Top of EXERCISE MATERIAL

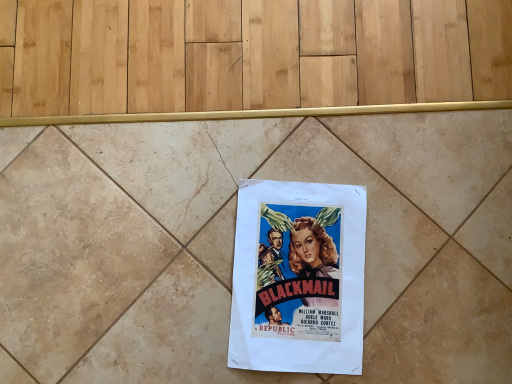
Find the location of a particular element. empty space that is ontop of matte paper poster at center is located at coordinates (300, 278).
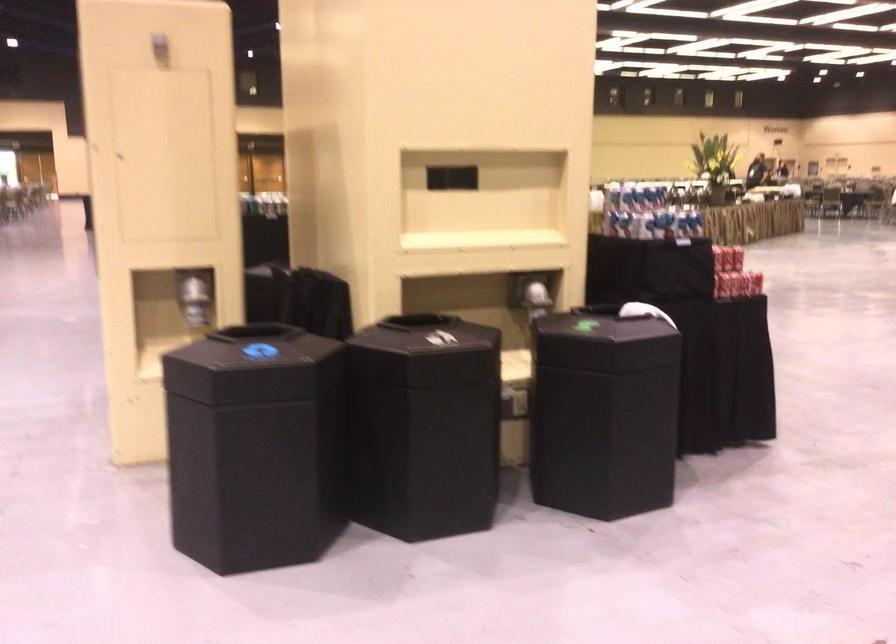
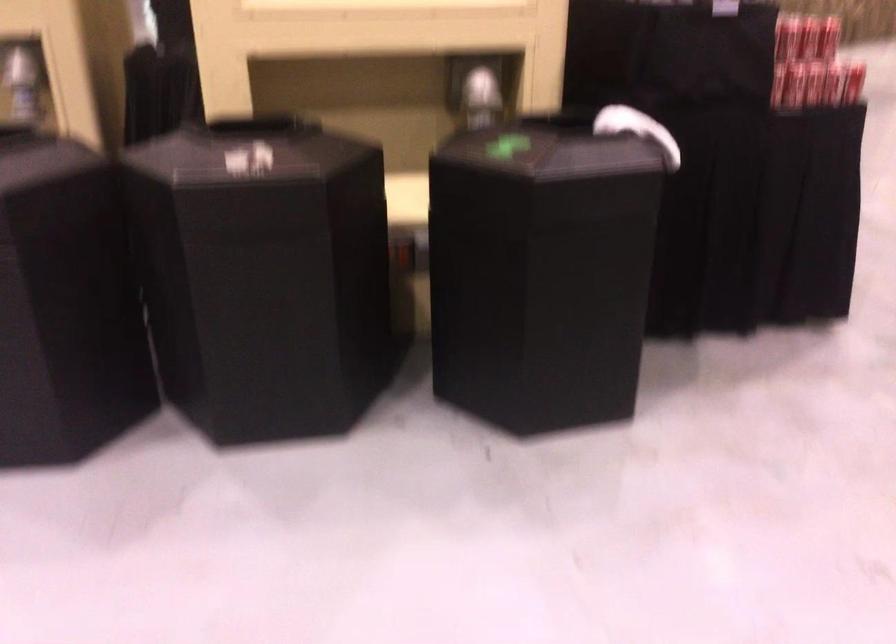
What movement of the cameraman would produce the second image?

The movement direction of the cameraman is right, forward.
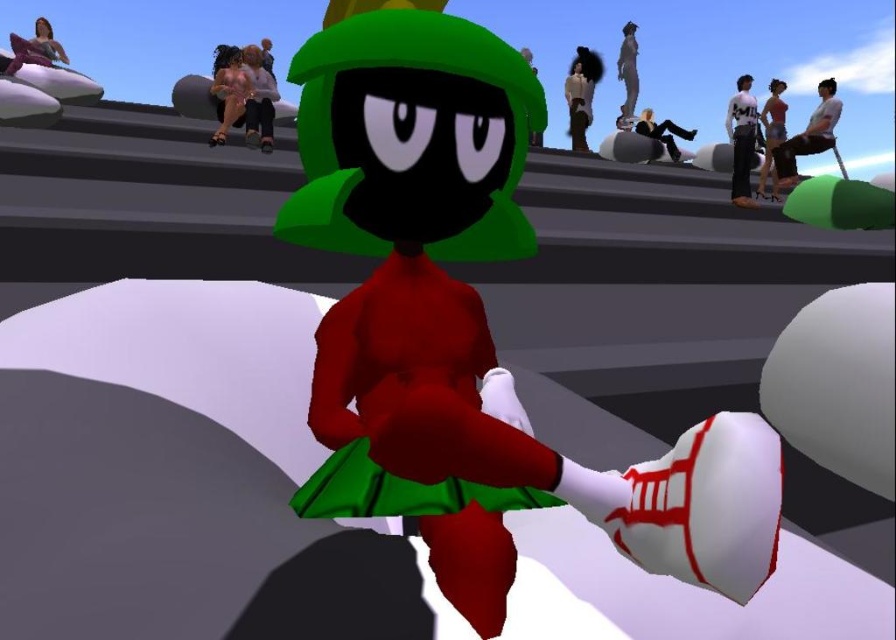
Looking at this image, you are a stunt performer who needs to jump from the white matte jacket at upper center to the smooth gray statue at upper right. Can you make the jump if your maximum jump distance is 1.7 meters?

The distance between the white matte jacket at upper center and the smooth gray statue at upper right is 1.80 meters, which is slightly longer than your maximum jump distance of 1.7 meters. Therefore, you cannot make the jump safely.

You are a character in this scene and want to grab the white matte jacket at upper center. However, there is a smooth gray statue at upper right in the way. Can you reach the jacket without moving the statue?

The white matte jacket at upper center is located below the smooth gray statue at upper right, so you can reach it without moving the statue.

Bottom of EXERCISE MATERIAL

**YOUR ASSIGNMENT:** Could you rewrite the entries from their beginning up to and including the line with "The movement direction", changing "cameraman" to "photographer" and leaving everything else as it is, with the pictures left out?

**EXERCISE OUTPUT:**
Find the location of a particular element. empty space that is ontop of matte paper poster at center is located at coordinates (300, 278).
What movement of the photographer would produce the second image?

The movement direction of the photographer is right, forward.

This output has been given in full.